Your goal
Take the line containing "none -> lime brick E5 level 2" and every line below it through the end of the entries, and output them verbatim, pictures excluded.
>>>>>
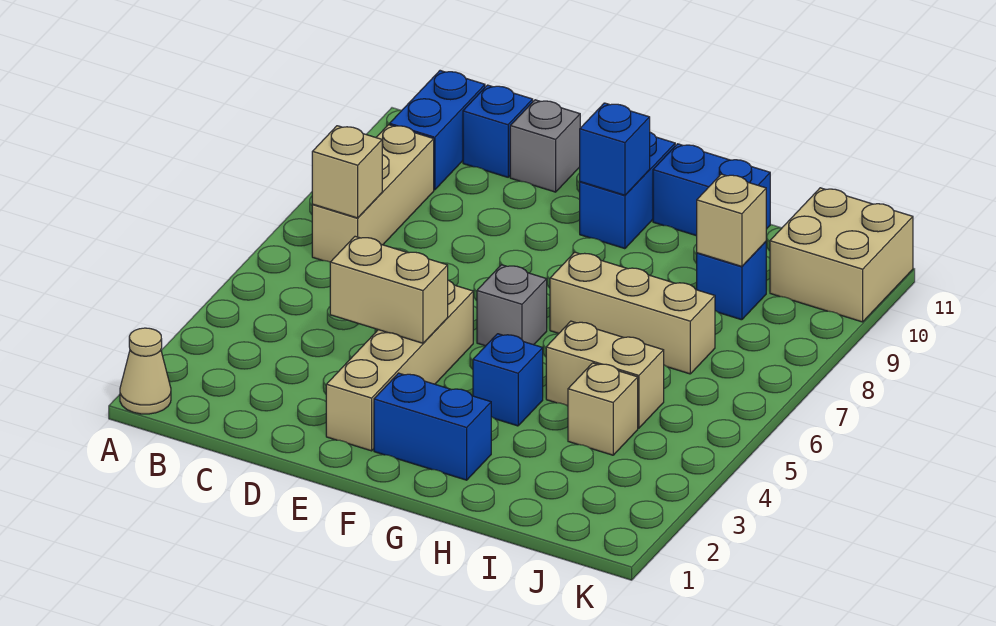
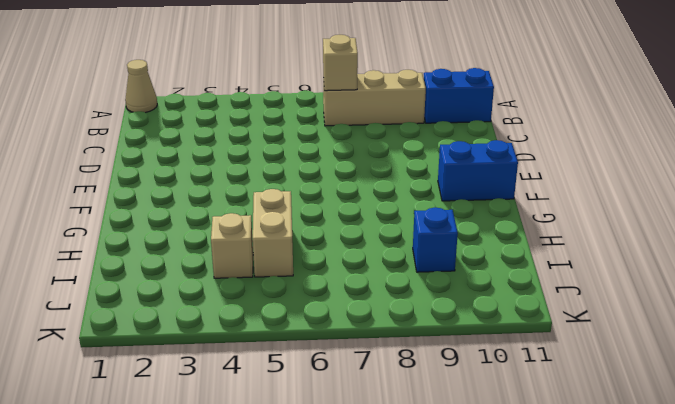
none -> blue brick C11 level 1
none -> grey brick D11 level 1
none -> tan brick E2:E5 level 1

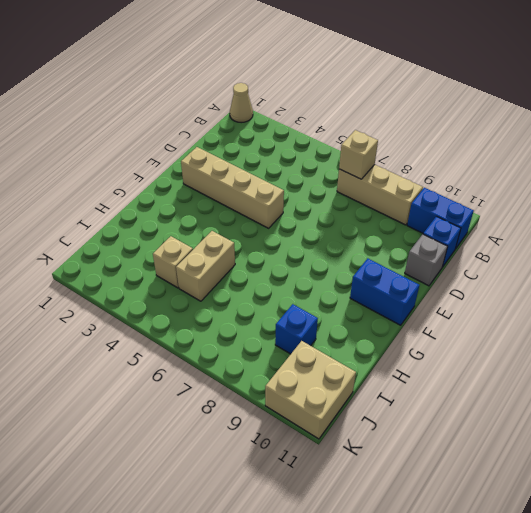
none -> blue brick F2:G2 level 1
none -> grey brick F6 level 1
none -> blue brick G4 level 1

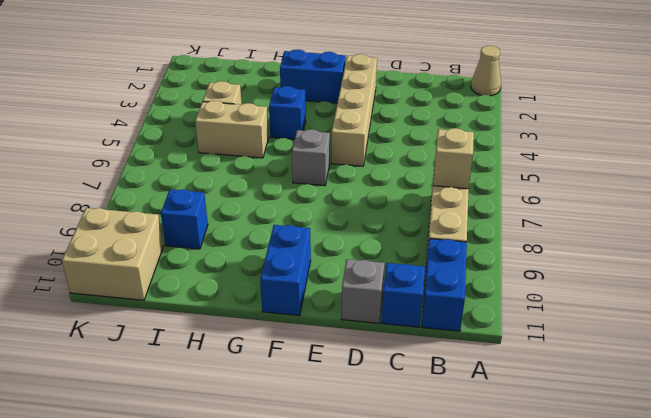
none -> tan brick G7:I7 level 1
none -> blue brick G11:H11 level 1
none -> tan brick D4:E4 level 2

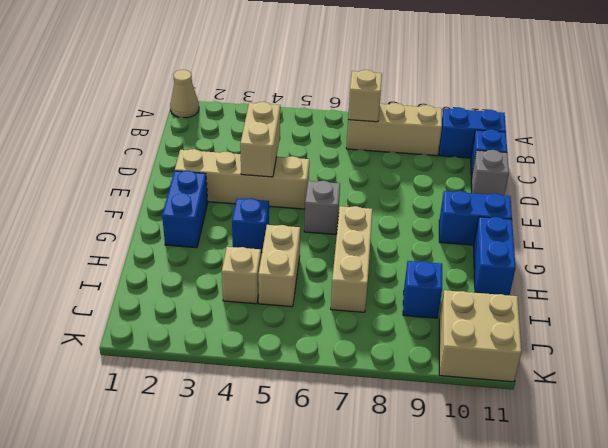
none -> blue brick F10 level 2
none -> tan brick I9 level 2

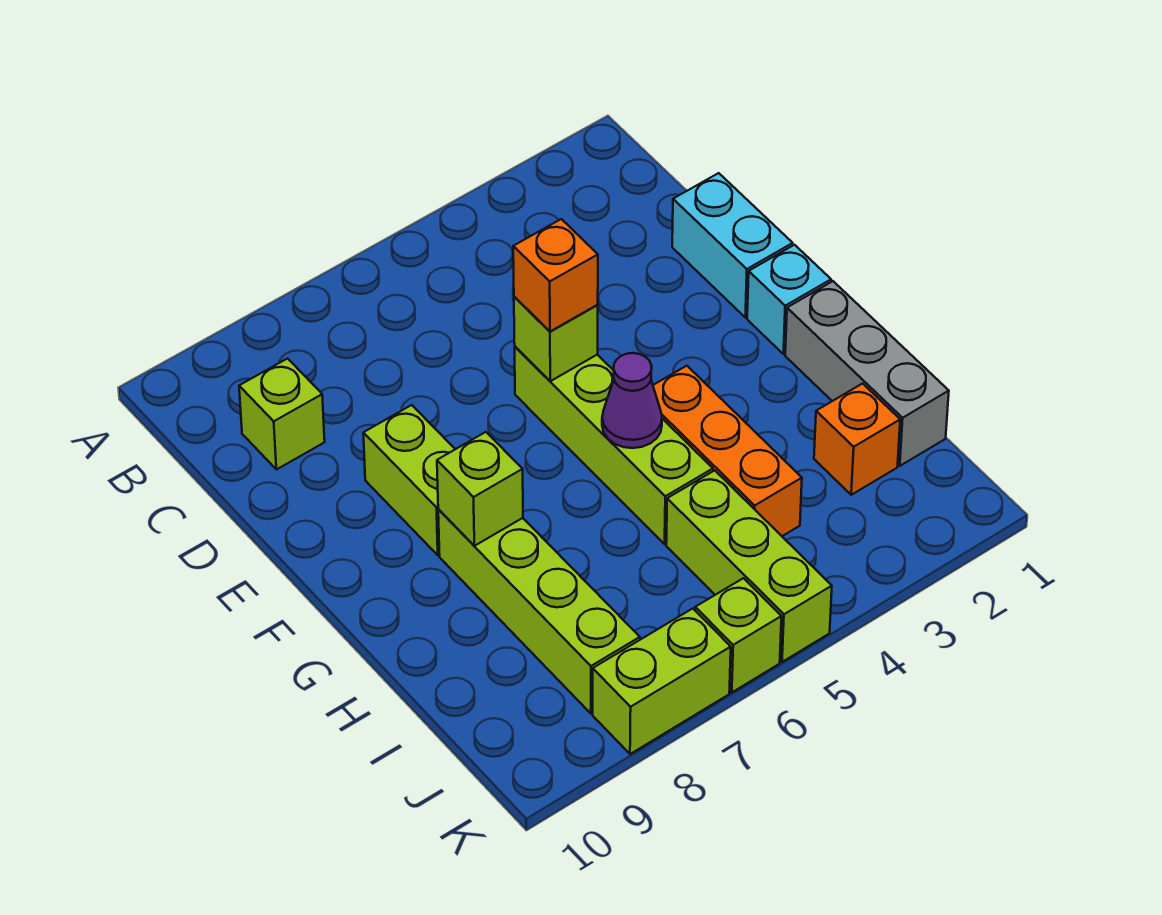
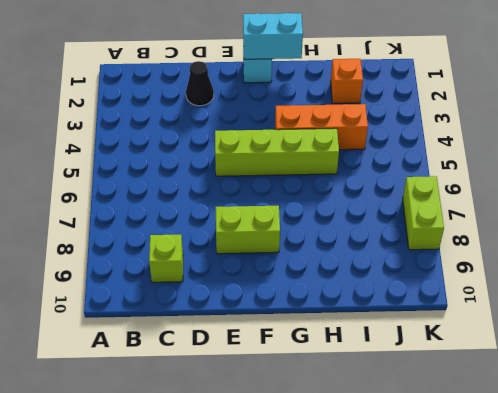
black cone D2 level 1 -> none
cyan brick F1:G1 level 2 -> cyan brick D1:E1 level 1
none -> grey brick G1:I1 level 1
none -> lime brick G8:J8 level 1
none -> lime brick I5:K5 level 1

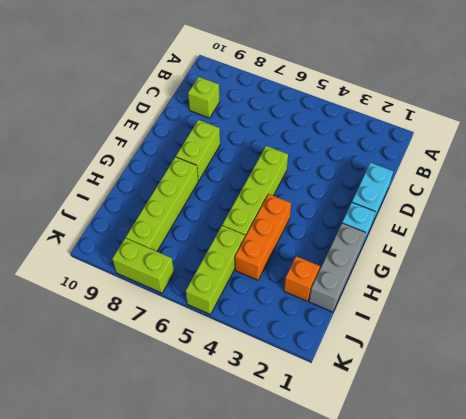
none -> lime brick K6 level 1
none -> lime brick E5 level 2
none -> purple cone G5 level 2

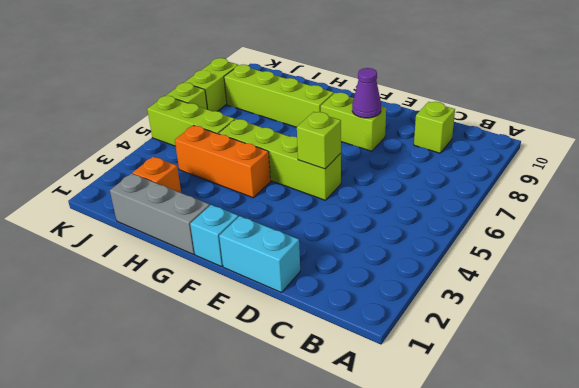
purple cone E8 level 2 -> purple cone G5 level 2
none -> lime brick G8 level 2
none -> orange brick E5 level 3

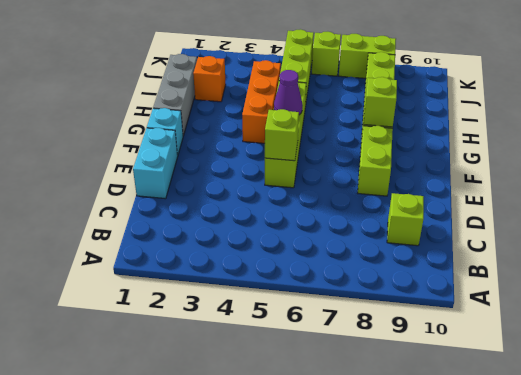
none -> orange brick E5 level 3

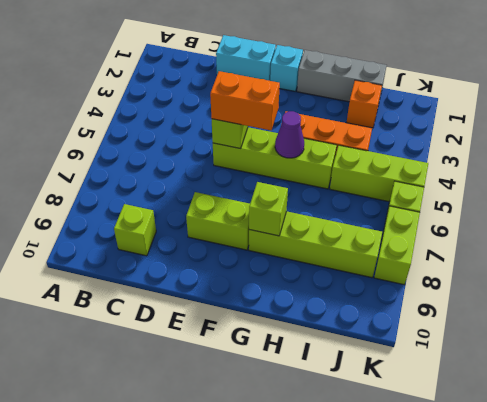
orange brick E5:F5 level 3 -> orange brick E5 level 3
<<<<<
Reply
none -> lime brick E5 level 2
none -> purple cone G5 level 2

purple cone E8 level 2 -> purple cone G5 level 2
none -> lime brick G8 level 2
none -> orange brick E5 level 3

none -> orange brick E5 level 3

orange brick E5:F5 level 3 -> orange brick E5 level 3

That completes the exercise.